▸ **WHAT YOU WILL DO**
Copy each line of the records that includes "none".

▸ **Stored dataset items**
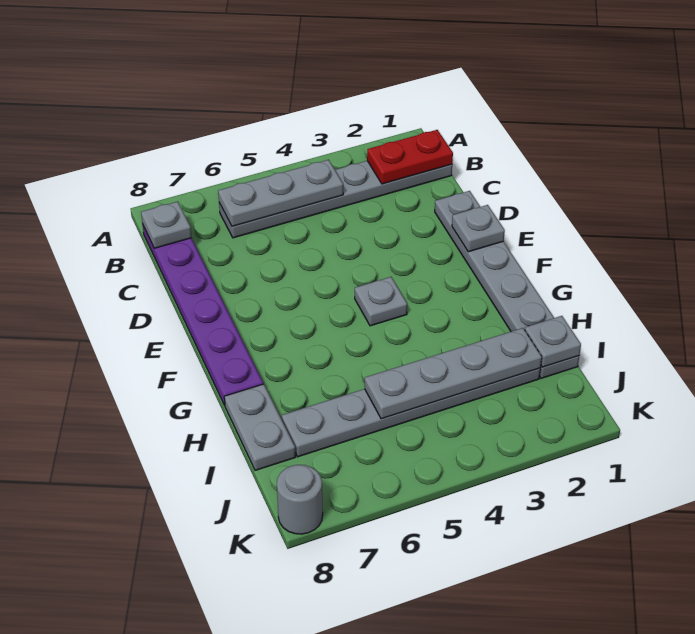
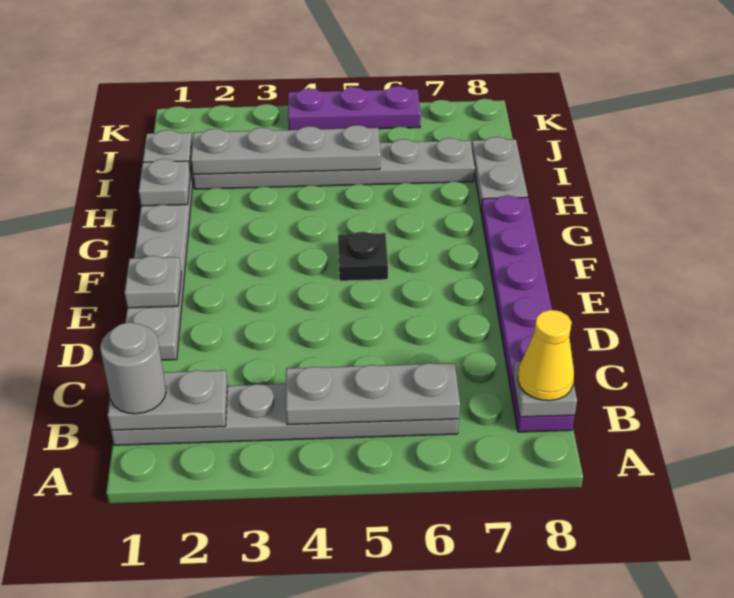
red plate B1:B2 level 2 -> grey plate B1:B2 level 2
none -> yellow cone B8 level 3
grey plate F4 level 1 -> grey plate H1 level 2
none -> black plate F5 level 1
none -> purple plate K4:K6 level 1
grey round brick K8 level 1 -> grey round brick B1 level 3

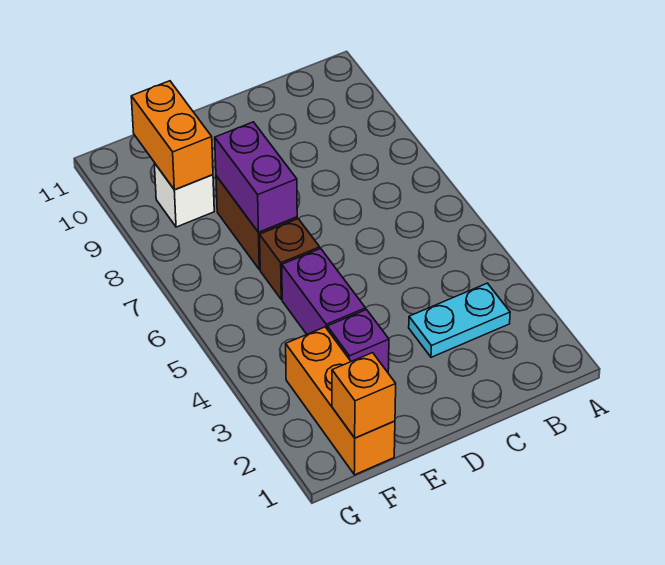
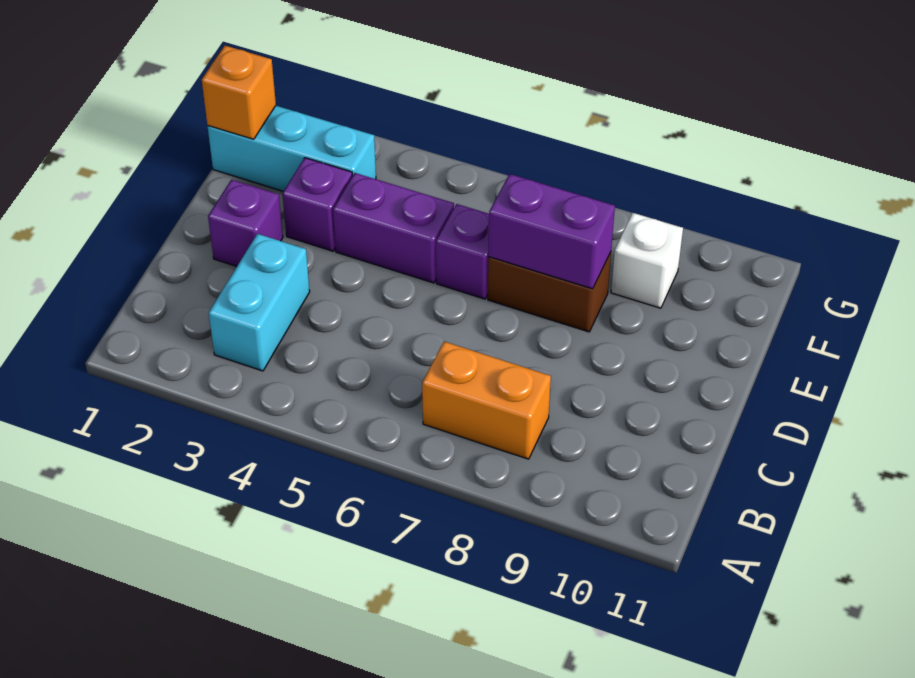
cyan plate B3:C3 level 1 -> cyan brick B3:C3 level 1
none -> purple brick D2 level 1
brown brick E6 level 1 -> purple brick E6 level 1
orange brick F1:F3 level 1 -> cyan brick F1:F3 level 1
orange brick F9:F10 level 2 -> orange brick B7:B8 level 1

▸ **WRITTEN ANSWER**
none -> yellow cone B8 level 3
none -> black plate F5 level 1
none -> purple plate K4:K6 level 1
none -> purple brick D2 level 1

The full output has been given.